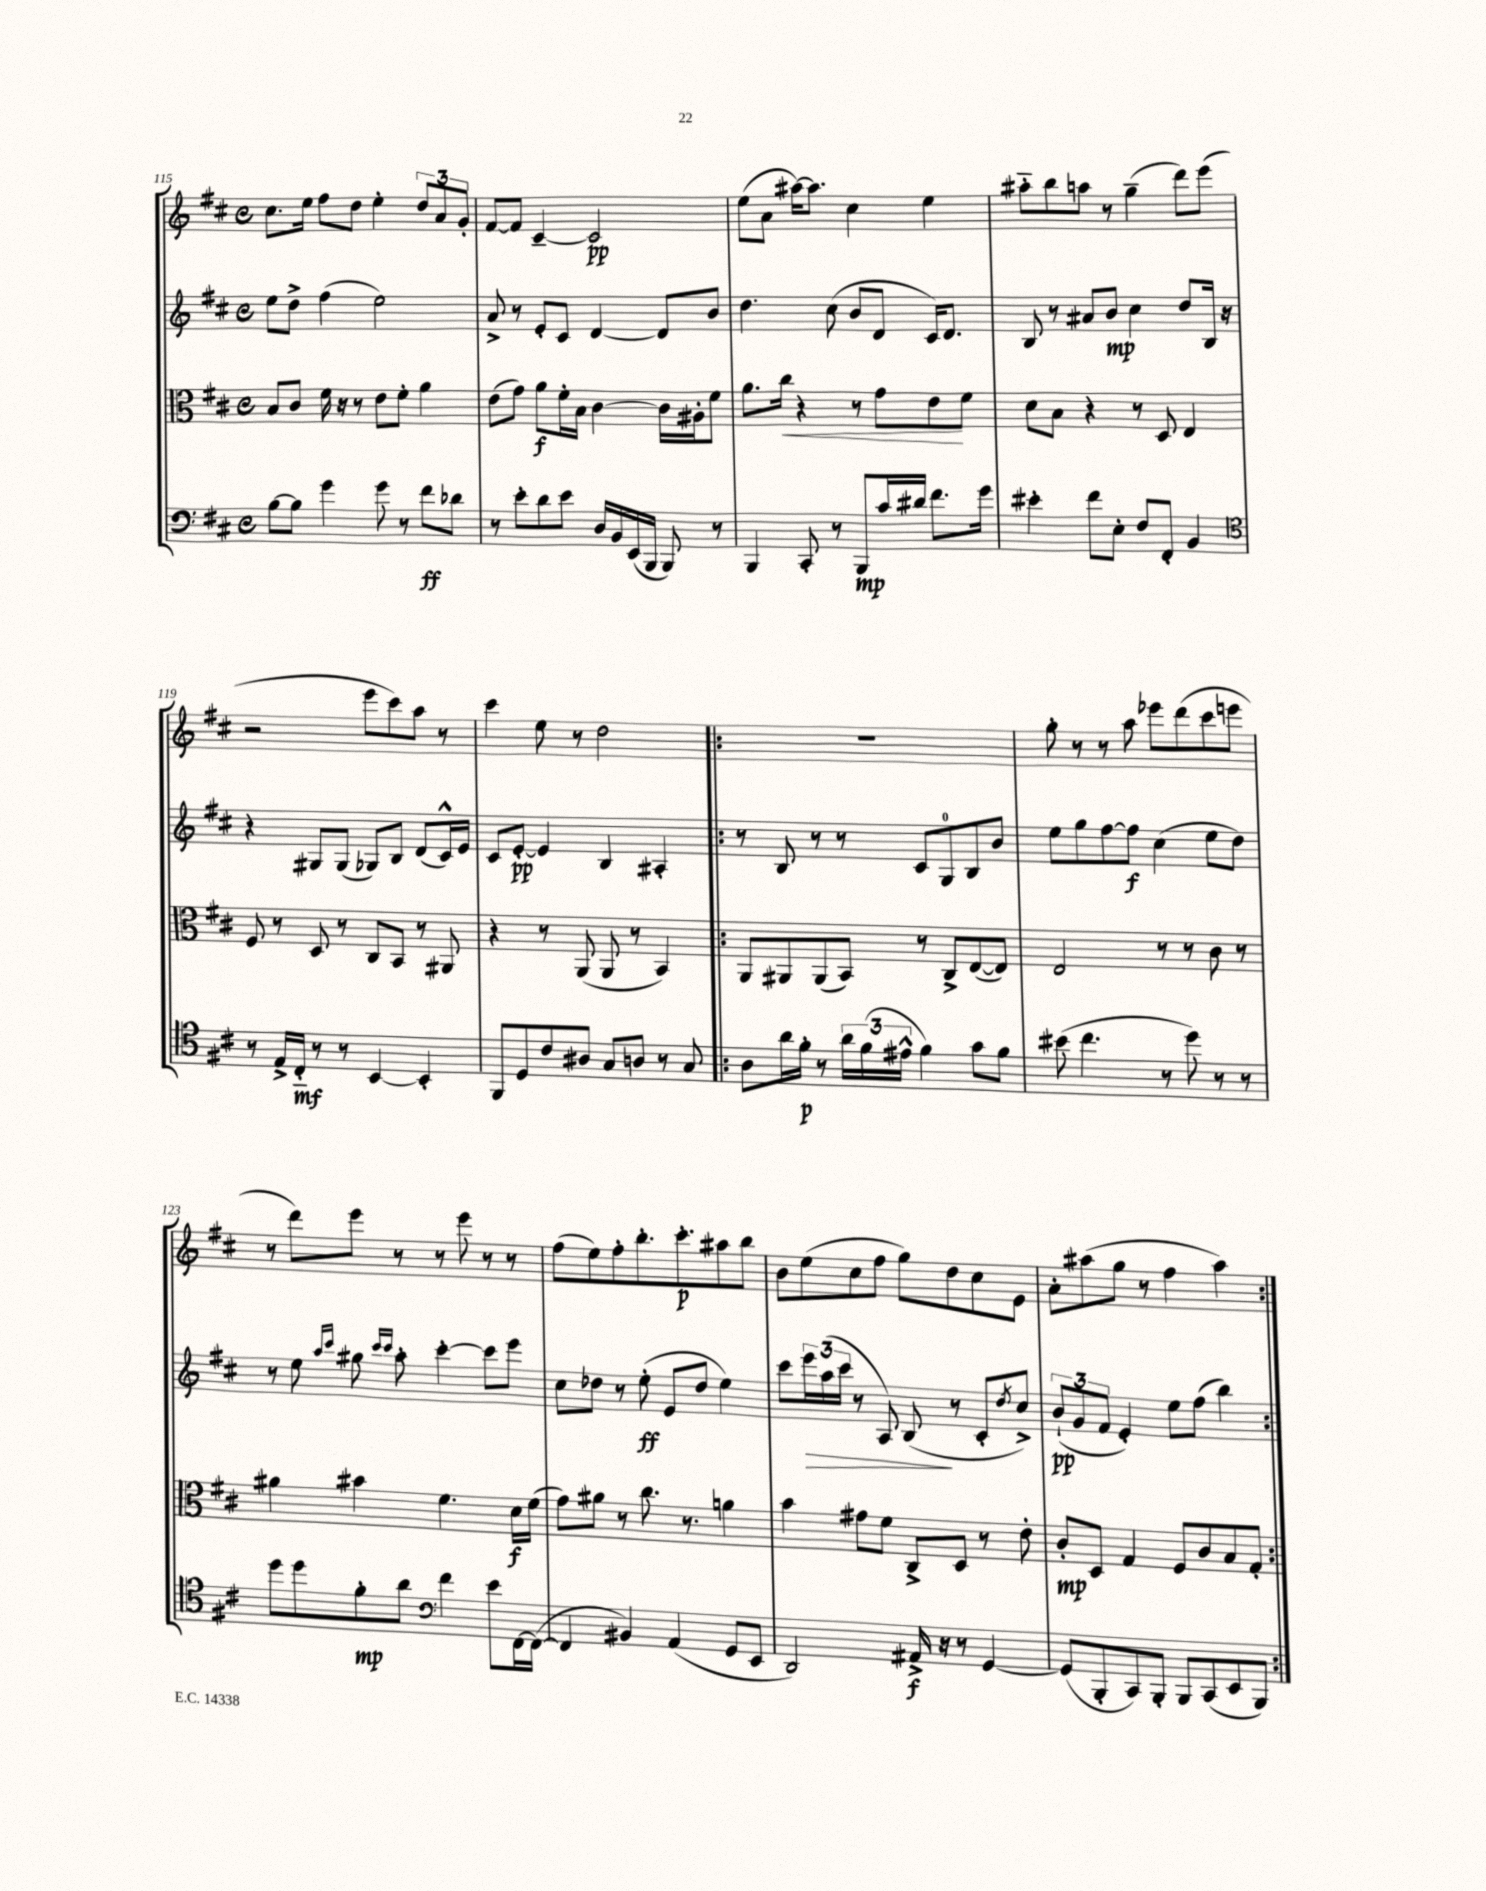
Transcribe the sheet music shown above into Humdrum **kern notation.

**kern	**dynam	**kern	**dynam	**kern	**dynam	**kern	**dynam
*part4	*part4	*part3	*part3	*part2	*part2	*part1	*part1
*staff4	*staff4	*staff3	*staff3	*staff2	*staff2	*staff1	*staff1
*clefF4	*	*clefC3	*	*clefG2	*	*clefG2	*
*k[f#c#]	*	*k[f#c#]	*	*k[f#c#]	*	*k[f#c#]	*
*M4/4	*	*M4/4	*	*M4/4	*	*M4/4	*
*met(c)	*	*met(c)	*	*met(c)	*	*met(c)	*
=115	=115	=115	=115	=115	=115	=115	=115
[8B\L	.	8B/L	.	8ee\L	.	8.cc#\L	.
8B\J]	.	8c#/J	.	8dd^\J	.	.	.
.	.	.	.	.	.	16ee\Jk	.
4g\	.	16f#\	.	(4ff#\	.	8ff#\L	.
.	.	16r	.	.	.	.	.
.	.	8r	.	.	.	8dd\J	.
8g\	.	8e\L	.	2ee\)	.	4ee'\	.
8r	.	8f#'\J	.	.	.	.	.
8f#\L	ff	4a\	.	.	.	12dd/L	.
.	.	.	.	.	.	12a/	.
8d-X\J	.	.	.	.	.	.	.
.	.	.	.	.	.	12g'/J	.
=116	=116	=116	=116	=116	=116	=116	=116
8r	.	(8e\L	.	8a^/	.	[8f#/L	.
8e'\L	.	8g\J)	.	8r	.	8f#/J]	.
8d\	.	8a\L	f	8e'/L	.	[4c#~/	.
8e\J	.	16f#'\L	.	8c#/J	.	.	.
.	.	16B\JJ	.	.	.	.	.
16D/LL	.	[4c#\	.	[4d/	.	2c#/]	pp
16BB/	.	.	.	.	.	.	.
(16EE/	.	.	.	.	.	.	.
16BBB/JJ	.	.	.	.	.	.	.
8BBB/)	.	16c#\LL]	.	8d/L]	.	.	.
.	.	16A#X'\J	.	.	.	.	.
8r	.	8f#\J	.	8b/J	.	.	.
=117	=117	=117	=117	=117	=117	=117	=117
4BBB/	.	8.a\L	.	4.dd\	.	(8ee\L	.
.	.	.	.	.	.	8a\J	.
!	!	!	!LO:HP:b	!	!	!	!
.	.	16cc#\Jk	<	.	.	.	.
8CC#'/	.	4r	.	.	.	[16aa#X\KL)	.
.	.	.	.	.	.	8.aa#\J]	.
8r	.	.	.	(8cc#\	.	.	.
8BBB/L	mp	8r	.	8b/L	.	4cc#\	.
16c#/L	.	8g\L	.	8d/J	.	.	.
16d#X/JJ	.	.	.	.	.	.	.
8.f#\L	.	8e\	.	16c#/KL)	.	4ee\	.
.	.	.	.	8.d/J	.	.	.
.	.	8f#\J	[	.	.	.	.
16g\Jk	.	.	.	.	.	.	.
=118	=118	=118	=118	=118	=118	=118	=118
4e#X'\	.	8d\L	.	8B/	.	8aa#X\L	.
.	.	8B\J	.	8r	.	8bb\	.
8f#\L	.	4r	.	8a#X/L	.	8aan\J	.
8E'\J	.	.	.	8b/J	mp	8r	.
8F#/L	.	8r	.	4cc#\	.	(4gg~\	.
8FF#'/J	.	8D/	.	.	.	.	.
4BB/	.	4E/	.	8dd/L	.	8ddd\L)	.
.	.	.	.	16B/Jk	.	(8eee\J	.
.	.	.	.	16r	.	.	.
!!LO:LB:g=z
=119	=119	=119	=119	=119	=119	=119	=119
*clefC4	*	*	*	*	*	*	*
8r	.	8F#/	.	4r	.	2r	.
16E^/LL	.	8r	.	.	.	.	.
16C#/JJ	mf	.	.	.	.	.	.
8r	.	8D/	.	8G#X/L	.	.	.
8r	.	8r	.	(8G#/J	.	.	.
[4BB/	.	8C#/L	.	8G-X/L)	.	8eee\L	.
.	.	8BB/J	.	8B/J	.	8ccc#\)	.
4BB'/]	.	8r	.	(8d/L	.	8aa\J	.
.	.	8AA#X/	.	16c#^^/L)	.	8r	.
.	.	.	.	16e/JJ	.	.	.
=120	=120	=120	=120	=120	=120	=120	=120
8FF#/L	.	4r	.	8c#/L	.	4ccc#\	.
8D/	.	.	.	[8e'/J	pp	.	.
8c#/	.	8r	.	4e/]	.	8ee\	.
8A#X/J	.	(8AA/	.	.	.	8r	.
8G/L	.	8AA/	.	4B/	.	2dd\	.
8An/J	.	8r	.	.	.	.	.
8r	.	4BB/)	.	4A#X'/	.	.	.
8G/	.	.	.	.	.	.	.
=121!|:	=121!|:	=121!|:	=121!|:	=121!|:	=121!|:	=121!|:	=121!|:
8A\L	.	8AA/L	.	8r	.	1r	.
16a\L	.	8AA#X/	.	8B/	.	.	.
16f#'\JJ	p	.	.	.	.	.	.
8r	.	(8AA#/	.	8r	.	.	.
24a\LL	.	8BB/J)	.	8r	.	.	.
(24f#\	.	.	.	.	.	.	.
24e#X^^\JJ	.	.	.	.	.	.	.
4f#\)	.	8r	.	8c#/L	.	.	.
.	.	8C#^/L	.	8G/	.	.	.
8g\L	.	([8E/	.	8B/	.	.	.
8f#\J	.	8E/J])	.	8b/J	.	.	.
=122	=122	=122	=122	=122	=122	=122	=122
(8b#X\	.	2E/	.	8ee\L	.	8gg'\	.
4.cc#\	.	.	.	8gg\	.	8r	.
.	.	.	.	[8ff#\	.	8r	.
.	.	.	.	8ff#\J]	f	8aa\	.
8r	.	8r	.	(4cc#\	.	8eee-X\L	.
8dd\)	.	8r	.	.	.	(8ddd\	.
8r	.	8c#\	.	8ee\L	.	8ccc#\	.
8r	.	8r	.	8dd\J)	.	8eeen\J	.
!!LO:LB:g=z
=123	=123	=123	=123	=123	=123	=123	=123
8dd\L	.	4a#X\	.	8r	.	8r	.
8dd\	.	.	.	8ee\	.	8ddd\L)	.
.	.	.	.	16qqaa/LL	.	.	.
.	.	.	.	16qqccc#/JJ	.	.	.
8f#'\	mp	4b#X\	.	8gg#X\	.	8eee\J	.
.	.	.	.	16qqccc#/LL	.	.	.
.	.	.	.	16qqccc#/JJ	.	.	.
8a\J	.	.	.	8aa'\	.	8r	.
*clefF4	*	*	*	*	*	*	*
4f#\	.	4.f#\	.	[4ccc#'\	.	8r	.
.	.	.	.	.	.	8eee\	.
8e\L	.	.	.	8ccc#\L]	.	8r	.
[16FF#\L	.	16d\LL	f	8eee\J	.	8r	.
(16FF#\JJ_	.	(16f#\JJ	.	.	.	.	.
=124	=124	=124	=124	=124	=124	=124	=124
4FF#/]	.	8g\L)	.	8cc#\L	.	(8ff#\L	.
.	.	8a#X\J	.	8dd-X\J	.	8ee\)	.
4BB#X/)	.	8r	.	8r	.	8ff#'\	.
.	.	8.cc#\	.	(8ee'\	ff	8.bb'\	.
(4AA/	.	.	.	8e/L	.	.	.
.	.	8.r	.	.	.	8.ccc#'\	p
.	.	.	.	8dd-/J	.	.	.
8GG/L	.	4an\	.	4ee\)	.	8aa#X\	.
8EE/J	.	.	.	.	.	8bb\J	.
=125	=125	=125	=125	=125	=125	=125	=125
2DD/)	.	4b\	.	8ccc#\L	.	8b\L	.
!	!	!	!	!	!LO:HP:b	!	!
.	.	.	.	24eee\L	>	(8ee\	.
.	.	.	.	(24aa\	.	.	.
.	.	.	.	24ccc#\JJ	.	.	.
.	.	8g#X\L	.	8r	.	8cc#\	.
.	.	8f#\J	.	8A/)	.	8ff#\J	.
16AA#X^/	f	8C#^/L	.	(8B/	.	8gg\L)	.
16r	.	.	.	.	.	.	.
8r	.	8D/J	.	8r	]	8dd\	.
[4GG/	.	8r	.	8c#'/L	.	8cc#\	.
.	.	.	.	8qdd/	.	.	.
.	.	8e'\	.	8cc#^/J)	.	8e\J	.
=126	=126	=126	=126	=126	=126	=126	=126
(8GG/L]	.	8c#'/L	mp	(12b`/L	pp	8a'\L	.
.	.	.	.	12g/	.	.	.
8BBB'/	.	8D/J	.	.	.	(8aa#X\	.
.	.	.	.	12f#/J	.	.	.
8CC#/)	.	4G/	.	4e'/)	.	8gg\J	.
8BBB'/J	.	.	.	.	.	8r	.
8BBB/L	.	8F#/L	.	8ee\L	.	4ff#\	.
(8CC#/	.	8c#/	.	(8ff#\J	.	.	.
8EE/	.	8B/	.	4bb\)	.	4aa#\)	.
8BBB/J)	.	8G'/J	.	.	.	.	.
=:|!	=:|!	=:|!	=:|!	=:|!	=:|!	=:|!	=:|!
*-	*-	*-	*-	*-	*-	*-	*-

**EXERCICE:** Relevez chaque ligne ci-dessus où figure la chaîne « kern ».

**RÉPONSE RÉDIGÉE:**
Transcribe the sheet music shown above into Humdrum **kern notation.
**kern	**dynam	**kern	**dynam	**kern	**dynam	**kern	**dynam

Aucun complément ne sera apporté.